━━━━━ Input for this task ━━━━━

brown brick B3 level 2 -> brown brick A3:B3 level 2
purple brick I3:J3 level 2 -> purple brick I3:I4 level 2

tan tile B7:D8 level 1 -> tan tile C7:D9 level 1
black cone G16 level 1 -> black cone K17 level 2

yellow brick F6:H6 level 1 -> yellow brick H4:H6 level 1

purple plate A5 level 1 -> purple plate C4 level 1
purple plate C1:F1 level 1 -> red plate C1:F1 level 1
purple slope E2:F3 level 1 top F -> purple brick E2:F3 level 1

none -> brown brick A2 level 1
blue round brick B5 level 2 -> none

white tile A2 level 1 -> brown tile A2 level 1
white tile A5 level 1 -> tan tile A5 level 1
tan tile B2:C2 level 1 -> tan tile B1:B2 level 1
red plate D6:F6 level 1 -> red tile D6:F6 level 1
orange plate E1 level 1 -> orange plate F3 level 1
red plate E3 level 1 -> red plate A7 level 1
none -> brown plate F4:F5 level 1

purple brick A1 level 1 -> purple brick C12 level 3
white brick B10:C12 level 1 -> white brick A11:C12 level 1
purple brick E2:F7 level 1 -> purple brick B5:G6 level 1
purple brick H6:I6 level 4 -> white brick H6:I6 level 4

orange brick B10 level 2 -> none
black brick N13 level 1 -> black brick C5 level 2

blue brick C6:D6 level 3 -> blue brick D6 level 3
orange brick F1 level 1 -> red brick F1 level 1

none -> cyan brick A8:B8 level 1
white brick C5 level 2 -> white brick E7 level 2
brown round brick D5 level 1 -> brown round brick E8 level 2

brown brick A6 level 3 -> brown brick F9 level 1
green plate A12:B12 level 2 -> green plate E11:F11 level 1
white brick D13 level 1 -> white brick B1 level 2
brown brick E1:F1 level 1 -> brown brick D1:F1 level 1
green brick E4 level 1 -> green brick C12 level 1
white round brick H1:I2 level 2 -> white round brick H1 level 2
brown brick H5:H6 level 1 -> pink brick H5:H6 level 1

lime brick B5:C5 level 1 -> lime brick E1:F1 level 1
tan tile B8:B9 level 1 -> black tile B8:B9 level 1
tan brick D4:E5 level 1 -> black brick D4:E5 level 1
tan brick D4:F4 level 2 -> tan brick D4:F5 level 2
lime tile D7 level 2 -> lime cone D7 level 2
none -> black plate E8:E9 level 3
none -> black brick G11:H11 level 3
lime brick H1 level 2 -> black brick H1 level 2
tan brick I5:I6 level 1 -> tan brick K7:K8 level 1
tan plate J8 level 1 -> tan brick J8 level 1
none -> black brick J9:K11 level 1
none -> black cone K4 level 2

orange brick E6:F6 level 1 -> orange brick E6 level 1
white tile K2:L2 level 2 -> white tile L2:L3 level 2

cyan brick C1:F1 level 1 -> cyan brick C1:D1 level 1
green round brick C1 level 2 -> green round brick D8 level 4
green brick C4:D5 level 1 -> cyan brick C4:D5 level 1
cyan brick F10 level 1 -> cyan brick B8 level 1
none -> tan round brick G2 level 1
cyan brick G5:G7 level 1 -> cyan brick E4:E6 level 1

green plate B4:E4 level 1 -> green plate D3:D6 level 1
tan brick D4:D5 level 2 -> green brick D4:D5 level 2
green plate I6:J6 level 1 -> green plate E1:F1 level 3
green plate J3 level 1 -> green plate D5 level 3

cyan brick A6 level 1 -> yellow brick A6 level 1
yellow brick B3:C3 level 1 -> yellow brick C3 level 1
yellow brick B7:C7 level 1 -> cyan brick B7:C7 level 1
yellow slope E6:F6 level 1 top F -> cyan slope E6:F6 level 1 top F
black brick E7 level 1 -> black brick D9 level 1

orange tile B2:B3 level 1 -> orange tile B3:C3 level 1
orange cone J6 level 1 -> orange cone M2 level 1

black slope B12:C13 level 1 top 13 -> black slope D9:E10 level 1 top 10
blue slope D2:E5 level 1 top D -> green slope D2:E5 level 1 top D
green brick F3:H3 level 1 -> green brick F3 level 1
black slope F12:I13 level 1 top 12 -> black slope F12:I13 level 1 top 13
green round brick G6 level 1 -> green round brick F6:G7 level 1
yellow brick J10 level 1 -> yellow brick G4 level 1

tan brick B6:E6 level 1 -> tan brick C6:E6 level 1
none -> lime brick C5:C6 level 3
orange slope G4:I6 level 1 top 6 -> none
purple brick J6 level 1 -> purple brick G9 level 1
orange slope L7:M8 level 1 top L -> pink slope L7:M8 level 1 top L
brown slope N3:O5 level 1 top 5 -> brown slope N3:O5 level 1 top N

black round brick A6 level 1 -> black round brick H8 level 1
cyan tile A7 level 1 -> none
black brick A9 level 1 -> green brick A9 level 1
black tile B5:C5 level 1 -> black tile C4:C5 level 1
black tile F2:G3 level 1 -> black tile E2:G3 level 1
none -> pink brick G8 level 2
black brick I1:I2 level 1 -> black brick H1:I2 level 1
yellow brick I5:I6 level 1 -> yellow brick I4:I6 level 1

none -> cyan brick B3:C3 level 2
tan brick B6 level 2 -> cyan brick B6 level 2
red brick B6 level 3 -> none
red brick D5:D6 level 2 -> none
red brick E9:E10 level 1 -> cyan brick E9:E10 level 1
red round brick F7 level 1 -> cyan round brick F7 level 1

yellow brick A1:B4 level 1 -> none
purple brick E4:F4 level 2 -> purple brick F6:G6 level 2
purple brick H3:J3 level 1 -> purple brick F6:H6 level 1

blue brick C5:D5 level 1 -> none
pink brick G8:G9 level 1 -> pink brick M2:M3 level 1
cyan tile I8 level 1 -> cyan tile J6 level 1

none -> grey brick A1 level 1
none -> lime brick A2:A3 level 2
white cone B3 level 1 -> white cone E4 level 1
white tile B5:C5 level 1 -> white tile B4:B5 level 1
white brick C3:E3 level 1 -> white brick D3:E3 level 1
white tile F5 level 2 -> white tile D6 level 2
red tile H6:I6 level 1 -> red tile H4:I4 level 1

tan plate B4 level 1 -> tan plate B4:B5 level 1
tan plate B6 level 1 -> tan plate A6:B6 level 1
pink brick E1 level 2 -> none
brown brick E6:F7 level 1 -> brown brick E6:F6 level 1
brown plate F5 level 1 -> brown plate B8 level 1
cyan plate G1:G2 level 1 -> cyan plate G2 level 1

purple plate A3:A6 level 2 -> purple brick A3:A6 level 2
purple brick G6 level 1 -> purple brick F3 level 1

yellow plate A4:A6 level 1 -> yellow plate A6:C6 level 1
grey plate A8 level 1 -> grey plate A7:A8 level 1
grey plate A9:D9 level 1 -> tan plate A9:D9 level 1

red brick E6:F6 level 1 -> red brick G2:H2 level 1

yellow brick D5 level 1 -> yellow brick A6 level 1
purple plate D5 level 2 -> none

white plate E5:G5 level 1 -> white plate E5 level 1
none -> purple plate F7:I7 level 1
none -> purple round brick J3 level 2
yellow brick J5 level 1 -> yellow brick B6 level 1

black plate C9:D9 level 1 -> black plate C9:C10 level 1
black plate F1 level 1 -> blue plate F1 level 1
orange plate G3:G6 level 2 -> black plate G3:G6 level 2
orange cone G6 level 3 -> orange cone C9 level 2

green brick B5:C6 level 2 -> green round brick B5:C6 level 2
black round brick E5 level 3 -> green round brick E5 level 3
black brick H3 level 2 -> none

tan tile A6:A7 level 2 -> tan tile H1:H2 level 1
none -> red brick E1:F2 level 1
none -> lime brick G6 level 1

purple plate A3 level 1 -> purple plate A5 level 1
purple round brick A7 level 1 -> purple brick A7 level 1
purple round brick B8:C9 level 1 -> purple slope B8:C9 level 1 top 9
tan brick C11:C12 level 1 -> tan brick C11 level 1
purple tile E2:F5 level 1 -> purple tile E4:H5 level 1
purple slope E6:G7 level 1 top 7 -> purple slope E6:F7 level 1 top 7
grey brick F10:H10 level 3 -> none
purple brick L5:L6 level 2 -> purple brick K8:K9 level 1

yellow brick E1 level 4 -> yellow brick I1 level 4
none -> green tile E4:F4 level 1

━━━━━

Work item >>
Going back to the entries above, set down exactly the lines that begin at the one with "orange slope L7:M8" and end at the one with "black tile F2:G3", both included, and nothing else.

Solution to this exercise >>
orange slope L7:M8 level 1 top L -> pink slope L7:M8 level 1 top L
brown slope N3:O5 level 1 top 5 -> brown slope N3:O5 level 1 top N

black round brick A6 level 1 -> black round brick H8 level 1
cyan tile A7 level 1 -> none
black brick A9 level 1 -> green brick A9 level 1
black tile B5:C5 level 1 -> black tile C4:C5 level 1
black tile F2:G3 level 1 -> black tile E2:G3 level 1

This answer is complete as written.